BEGIN Source records

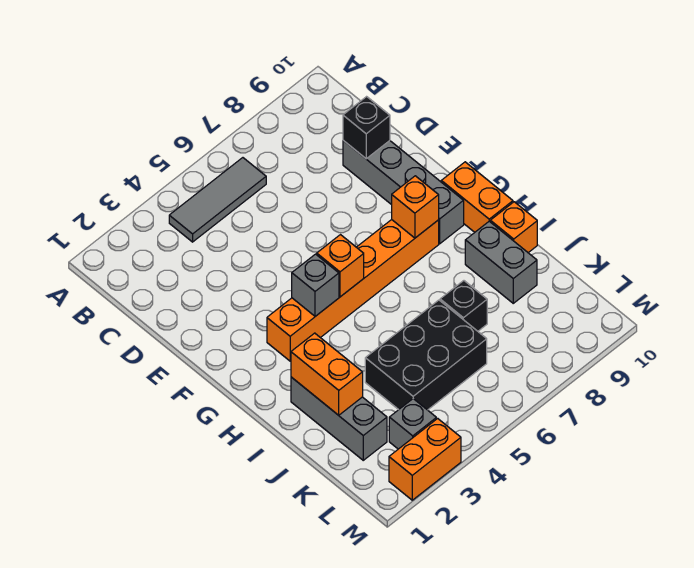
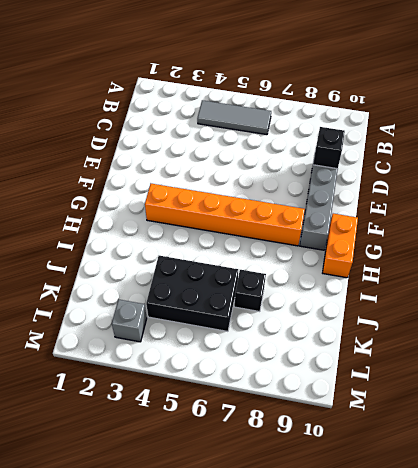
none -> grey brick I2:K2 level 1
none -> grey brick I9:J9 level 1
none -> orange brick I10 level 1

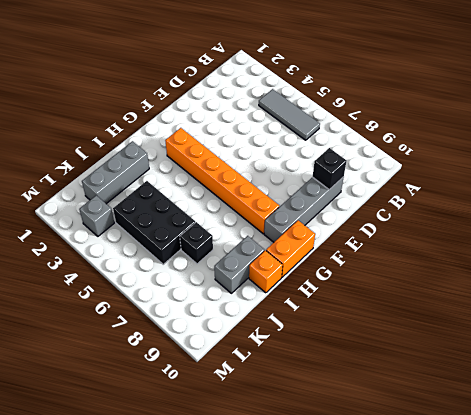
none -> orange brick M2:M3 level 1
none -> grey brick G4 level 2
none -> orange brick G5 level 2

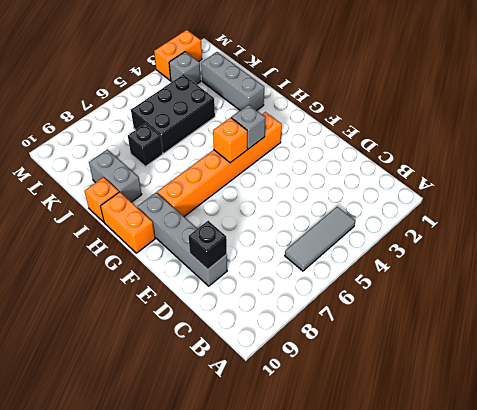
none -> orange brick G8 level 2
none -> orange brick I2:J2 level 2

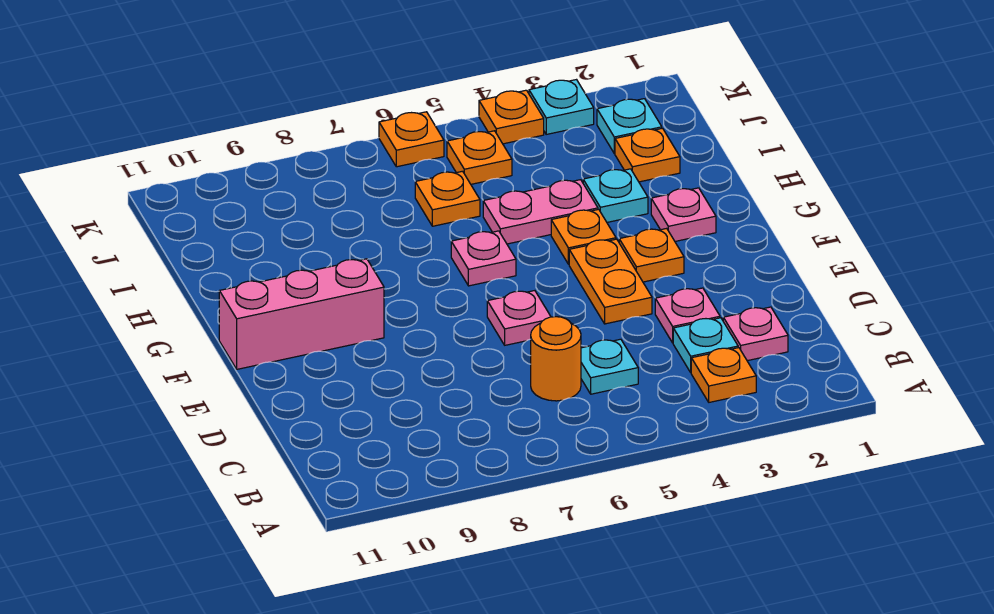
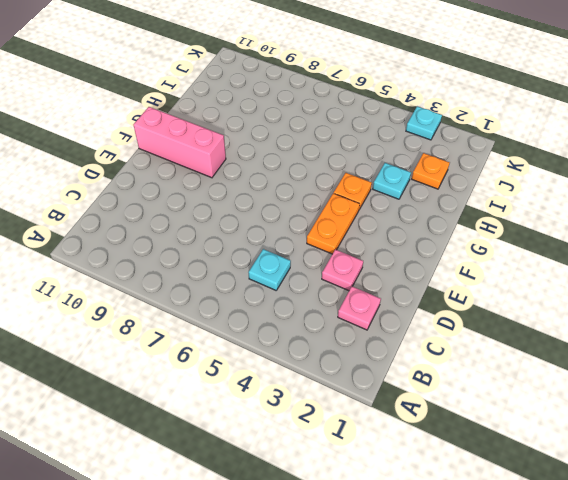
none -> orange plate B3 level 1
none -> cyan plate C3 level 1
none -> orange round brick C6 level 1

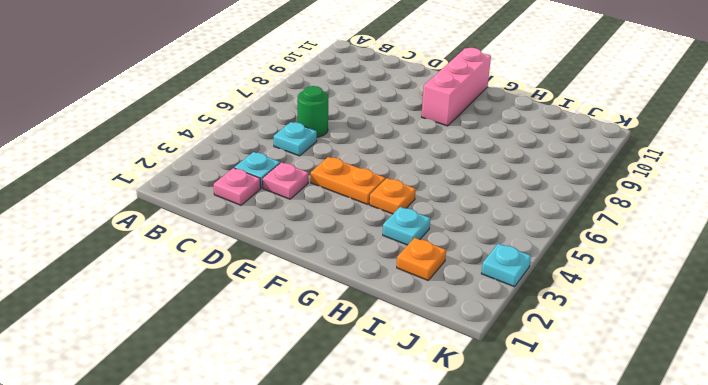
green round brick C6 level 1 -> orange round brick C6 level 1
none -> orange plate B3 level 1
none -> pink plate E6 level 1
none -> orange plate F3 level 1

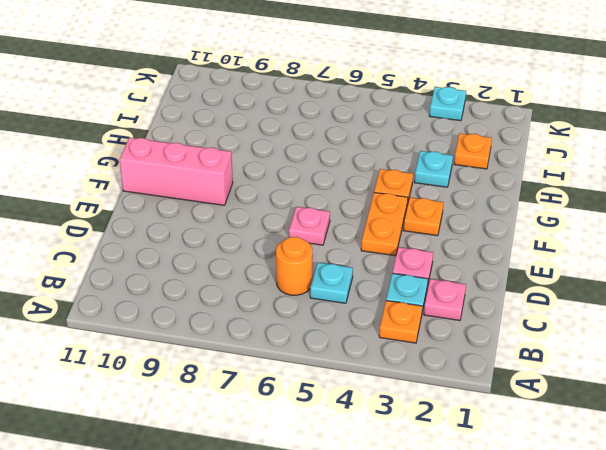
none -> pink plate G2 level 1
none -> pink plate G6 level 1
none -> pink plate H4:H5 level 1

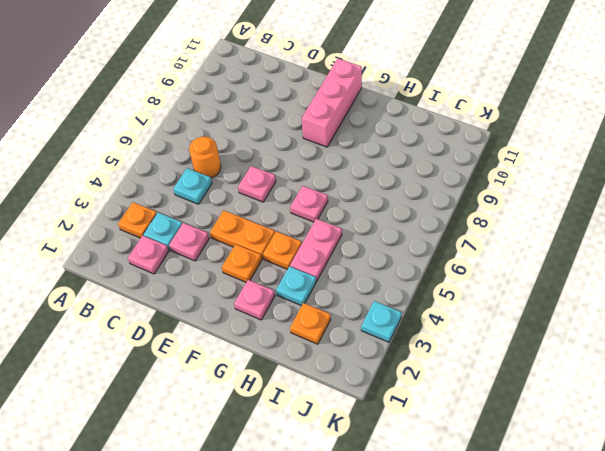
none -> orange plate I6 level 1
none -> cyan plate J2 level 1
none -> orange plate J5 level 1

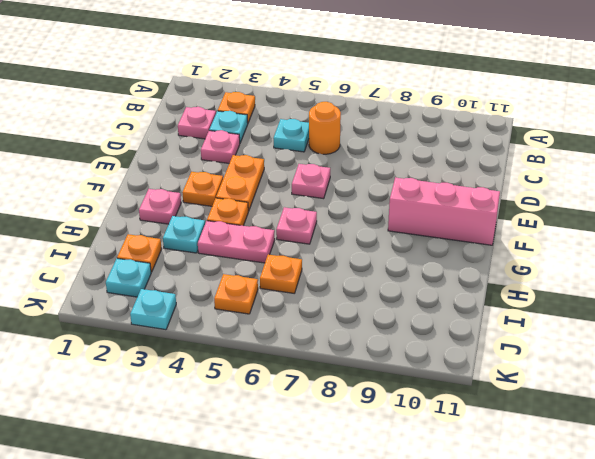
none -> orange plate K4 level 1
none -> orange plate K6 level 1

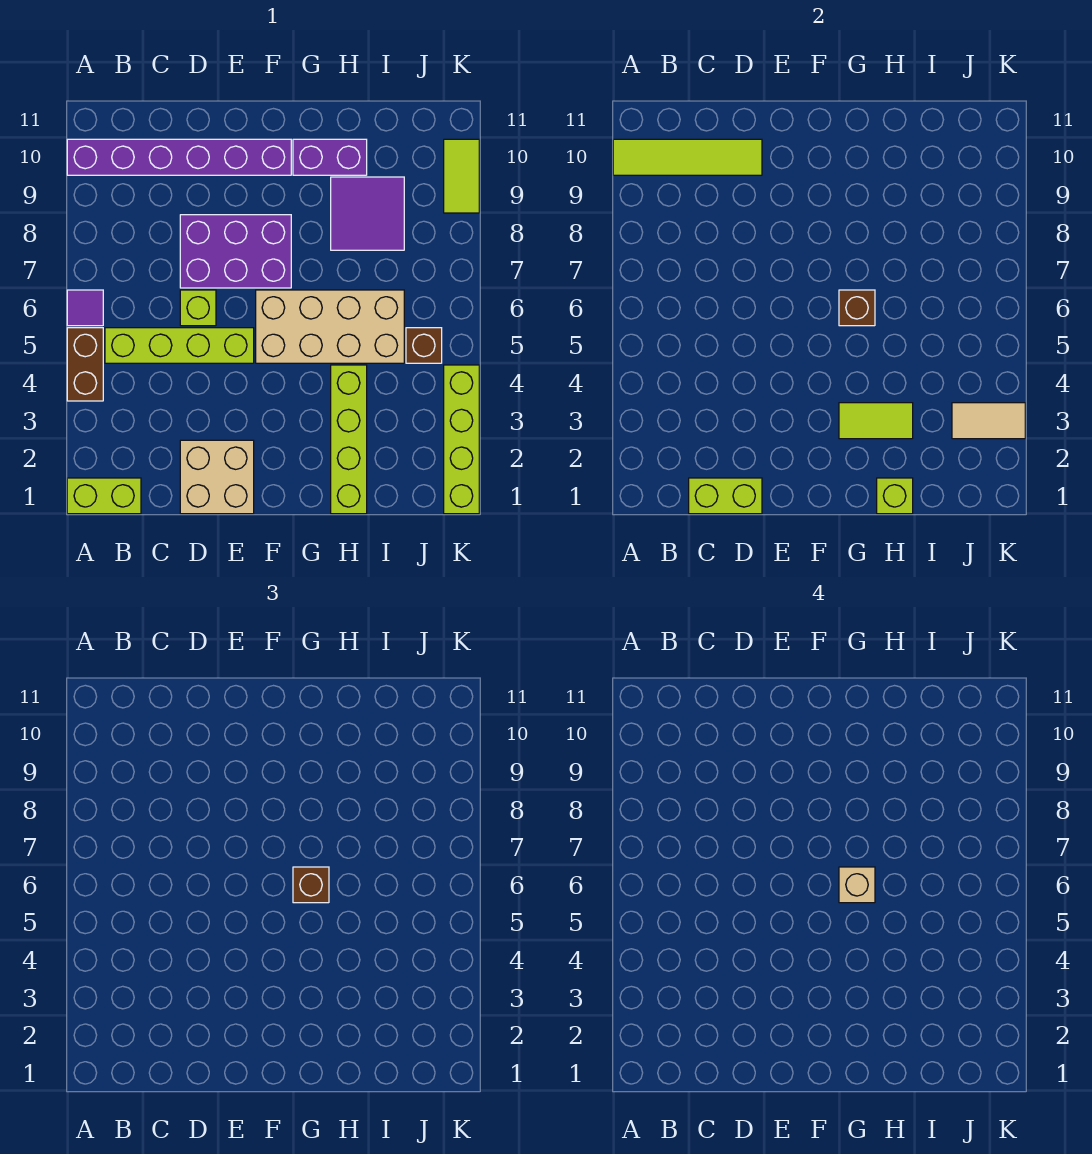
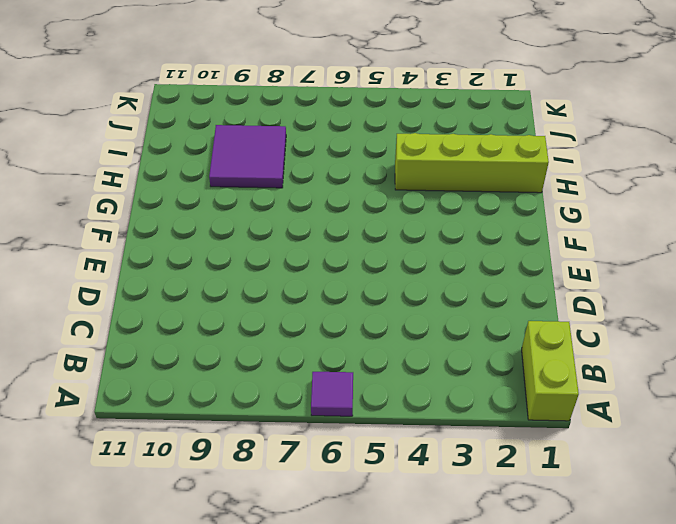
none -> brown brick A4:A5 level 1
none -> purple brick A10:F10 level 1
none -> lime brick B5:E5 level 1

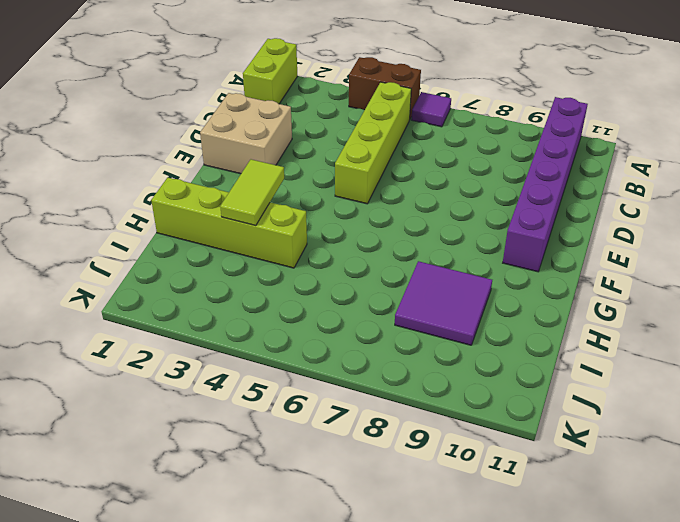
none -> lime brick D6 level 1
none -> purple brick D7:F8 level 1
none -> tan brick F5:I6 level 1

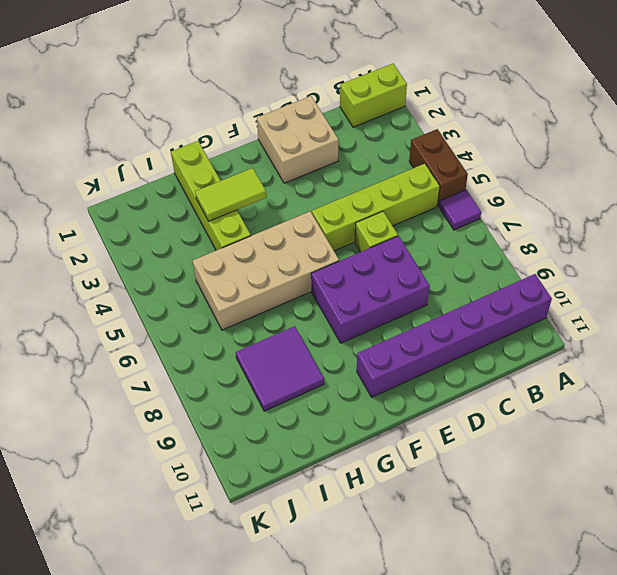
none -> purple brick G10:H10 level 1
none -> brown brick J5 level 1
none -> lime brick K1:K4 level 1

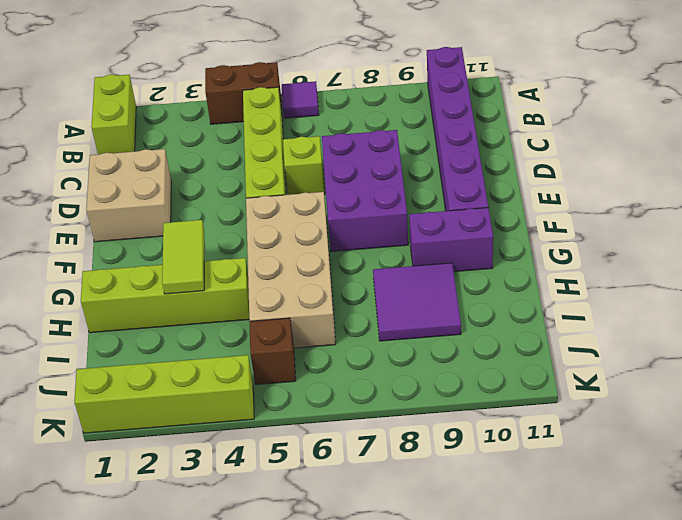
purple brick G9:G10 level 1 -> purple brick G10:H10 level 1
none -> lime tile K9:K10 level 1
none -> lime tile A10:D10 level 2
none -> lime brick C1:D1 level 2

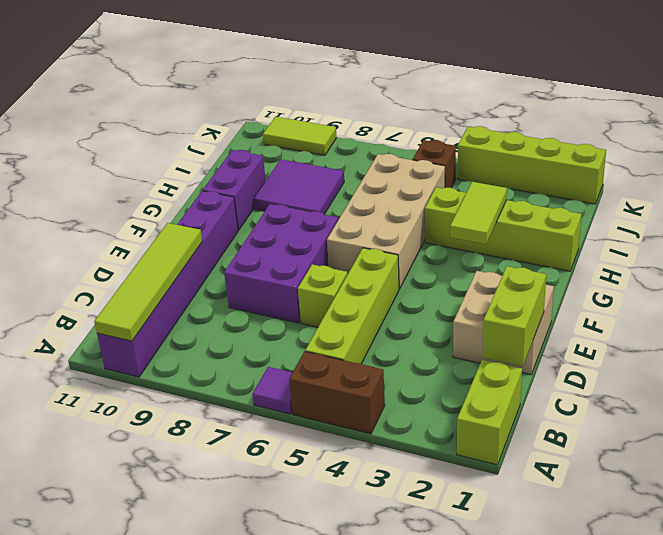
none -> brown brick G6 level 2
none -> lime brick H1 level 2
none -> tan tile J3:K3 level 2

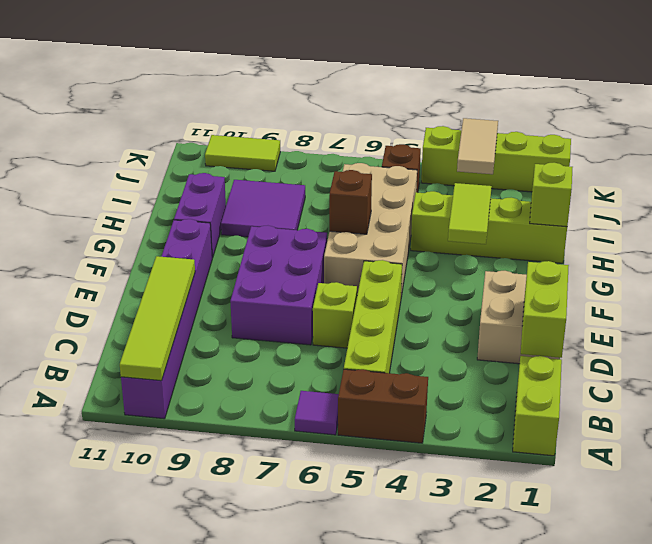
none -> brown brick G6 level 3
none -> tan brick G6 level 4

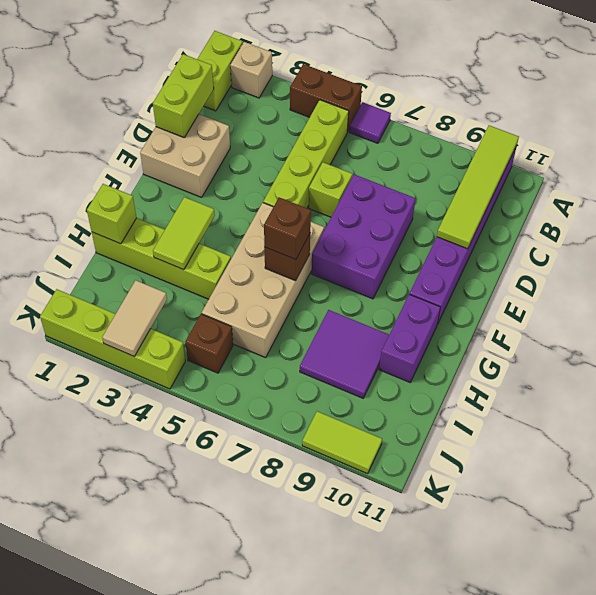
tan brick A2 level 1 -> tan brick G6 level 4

END Source records

> _To do_
Print everything from the line with "none -> lime brick B5:E5 level 1" down to the line with "none -> tan brick G6 level 4" in the entries above, both lines included and nothing more, without the pictures.

> _Output for this exercise_
none -> lime brick B5:E5 level 1

none -> lime brick D6 level 1
none -> purple brick D7:F8 level 1
none -> tan brick F5:I6 level 1

none -> purple brick G10:H10 level 1
none -> brown brick J5 level 1
none -> lime brick K1:K4 level 1

purple brick G9:G10 level 1 -> purple brick G10:H10 level 1
none -> lime tile K9:K10 level 1
none -> lime tile A10:D10 level 2
none -> lime brick C1:D1 level 2

none -> brown brick G6 level 2
none -> lime brick H1 level 2
none -> tan tile J3:K3 level 2

none -> brown brick G6 level 3
none -> tan brick G6 level 4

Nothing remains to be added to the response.